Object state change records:
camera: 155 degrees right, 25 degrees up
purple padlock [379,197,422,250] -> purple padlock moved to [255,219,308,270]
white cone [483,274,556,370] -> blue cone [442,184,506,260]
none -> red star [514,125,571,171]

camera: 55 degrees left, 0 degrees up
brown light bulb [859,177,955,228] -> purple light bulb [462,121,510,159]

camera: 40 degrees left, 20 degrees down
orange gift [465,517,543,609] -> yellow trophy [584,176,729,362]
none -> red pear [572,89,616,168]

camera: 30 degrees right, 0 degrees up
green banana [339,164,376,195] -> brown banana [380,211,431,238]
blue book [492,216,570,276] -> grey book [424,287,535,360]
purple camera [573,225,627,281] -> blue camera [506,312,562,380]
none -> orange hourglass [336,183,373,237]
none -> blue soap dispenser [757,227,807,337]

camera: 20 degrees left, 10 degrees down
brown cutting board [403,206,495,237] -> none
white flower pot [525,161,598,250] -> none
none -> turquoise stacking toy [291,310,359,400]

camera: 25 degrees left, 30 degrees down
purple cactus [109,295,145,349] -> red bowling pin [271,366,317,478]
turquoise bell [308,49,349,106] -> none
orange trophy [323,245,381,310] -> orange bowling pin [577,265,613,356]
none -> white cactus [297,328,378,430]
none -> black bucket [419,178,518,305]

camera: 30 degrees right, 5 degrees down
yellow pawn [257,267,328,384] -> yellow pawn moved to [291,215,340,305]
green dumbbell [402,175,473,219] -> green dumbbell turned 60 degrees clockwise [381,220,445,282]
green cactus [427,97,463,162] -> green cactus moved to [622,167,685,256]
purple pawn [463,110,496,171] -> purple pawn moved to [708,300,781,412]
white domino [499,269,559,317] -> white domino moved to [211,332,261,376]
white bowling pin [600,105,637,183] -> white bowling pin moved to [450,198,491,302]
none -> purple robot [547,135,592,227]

PROBLEM DETAILS:
Find every line in the records above that holds the word "cactus", and copy each one.

EXERCISE RESPONSE:
purple cactus [109,295,145,349] -> red bowling pin [271,366,317,478]
none -> white cactus [297,328,378,430]
green cactus [427,97,463,162] -> green cactus moved to [622,167,685,256]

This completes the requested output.